Reproduce only this part of the listing: the line with "Given the image: H&E-stained", plus every line after it through the last.

··· Exercise input ···

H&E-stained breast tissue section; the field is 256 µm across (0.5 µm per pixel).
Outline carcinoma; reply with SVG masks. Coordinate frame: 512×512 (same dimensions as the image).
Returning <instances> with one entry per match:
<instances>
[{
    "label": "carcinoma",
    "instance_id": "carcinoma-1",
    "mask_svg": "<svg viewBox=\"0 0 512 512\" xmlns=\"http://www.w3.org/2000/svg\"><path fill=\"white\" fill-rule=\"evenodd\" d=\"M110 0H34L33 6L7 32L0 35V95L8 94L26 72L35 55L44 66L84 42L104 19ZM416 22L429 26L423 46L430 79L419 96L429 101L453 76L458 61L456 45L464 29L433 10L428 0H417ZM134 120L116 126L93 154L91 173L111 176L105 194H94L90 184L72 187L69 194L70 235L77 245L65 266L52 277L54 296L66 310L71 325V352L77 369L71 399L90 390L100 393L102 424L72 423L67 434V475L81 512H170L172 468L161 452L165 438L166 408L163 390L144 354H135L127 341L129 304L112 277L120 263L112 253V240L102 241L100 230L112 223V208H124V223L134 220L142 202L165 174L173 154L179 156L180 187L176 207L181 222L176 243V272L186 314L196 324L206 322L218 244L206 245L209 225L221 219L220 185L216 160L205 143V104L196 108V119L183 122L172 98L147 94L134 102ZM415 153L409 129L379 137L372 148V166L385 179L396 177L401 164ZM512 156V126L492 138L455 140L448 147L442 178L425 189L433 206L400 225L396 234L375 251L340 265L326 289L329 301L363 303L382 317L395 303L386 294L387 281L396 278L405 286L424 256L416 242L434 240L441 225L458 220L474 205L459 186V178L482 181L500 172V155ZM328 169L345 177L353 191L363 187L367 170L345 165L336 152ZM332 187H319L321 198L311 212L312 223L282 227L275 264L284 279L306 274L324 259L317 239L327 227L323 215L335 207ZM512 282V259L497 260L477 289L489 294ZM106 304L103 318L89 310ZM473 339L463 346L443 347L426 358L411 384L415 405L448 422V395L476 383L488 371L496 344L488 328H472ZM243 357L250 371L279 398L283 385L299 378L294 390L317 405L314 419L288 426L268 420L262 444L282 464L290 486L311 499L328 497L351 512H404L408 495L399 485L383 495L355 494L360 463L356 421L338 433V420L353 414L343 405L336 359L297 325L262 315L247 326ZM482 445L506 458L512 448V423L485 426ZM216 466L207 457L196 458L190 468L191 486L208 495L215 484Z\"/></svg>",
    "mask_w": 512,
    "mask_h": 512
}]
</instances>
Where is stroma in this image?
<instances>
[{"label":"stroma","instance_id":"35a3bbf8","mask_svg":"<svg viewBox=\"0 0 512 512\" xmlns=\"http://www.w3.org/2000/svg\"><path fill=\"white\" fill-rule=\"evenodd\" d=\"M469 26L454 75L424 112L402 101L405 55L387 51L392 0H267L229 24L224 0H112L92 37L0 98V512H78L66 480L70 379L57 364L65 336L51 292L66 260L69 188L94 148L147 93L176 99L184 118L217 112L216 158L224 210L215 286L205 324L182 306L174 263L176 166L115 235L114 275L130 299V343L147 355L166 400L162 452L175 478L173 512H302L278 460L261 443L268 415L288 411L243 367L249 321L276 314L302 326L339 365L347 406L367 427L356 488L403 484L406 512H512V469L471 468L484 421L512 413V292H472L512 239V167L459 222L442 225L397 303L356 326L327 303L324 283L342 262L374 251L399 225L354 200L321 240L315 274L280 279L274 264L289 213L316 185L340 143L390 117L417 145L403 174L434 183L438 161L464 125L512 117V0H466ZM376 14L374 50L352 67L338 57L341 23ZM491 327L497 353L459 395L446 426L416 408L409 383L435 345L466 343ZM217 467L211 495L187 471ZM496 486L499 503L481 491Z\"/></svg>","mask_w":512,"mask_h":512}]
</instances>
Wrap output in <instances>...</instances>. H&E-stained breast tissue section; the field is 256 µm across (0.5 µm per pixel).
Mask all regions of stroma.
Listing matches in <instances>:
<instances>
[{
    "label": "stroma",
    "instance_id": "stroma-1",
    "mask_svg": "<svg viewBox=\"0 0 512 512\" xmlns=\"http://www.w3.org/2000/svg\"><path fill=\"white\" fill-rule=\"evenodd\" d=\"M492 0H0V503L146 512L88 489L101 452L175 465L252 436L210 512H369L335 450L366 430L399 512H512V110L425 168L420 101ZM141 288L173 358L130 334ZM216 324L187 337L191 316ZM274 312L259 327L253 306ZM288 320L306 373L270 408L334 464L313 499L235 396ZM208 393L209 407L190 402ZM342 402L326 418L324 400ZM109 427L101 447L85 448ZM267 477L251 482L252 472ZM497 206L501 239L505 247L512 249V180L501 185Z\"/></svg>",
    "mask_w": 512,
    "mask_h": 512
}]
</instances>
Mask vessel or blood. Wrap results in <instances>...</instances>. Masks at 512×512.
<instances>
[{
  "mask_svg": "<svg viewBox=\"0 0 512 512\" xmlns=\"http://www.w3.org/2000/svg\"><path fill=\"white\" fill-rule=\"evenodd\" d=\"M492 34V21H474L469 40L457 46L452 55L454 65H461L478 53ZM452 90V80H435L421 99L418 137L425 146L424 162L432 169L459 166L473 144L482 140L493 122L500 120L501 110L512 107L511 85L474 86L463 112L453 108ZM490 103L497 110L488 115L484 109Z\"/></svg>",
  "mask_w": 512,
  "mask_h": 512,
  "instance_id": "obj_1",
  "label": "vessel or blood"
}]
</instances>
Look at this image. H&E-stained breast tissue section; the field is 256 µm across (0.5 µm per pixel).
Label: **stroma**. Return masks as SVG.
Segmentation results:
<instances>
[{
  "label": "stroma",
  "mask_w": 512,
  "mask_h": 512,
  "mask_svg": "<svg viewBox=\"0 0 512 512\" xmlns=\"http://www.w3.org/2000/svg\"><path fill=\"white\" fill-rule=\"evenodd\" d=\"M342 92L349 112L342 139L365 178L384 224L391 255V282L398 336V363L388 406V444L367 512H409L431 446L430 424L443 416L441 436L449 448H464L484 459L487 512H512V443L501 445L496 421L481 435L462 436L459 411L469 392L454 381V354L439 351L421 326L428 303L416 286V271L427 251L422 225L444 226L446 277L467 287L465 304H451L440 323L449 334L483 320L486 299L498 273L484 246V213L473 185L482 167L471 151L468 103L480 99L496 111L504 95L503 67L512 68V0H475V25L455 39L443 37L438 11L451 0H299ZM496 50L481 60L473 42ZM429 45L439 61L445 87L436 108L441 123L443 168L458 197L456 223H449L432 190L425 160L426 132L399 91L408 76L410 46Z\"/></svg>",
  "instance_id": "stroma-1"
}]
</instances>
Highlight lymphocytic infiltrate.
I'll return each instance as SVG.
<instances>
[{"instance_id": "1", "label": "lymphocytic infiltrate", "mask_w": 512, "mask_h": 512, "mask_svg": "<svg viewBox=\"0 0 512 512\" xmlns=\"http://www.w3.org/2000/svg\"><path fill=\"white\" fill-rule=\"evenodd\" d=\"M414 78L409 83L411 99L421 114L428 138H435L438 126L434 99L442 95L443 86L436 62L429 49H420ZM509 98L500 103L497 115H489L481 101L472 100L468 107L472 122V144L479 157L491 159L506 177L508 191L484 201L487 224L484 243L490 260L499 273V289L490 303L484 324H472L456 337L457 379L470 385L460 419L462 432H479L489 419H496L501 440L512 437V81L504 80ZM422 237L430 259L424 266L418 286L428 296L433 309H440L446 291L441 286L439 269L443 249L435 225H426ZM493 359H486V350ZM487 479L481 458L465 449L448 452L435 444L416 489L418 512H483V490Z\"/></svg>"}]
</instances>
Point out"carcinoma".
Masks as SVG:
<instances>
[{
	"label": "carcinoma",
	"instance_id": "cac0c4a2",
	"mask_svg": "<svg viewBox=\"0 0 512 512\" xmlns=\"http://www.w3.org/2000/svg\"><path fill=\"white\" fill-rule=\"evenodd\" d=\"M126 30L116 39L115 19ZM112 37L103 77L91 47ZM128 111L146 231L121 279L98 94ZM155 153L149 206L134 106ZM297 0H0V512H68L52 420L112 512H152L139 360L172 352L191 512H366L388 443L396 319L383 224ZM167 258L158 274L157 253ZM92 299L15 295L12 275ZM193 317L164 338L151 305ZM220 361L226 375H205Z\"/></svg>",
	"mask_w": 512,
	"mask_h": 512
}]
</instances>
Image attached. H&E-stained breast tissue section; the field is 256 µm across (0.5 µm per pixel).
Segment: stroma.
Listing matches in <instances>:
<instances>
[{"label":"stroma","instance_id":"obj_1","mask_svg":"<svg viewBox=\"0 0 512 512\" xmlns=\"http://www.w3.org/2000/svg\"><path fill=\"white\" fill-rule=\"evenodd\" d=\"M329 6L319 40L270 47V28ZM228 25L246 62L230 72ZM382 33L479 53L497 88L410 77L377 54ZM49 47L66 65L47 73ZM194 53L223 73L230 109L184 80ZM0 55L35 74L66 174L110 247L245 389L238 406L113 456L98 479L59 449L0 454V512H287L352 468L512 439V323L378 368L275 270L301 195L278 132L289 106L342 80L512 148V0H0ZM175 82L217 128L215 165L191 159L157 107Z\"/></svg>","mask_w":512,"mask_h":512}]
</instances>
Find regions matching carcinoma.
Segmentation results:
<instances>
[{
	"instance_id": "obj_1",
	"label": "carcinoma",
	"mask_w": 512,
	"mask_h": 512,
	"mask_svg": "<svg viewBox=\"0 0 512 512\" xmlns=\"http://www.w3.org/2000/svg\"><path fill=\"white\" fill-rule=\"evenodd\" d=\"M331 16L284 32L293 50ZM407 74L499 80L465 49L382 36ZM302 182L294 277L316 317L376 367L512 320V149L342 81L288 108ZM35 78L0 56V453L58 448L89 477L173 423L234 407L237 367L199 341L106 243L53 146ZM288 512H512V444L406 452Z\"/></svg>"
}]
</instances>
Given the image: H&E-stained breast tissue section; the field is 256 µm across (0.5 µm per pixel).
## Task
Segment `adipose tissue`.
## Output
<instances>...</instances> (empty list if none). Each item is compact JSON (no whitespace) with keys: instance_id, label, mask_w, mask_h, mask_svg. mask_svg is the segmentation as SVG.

···

### Solution
Given the image: H&E-stained breast tissue section; the field is 256 µm across (0.5 µm per pixel).
## Task
Segment `adipose tissue`.
## Output
<instances>...</instances> (empty list if none). Each item is compact JSON (no whitespace) with keys: instance_id, label, mask_w, mask_h, mask_svg. mask_svg is the segmentation as SVG.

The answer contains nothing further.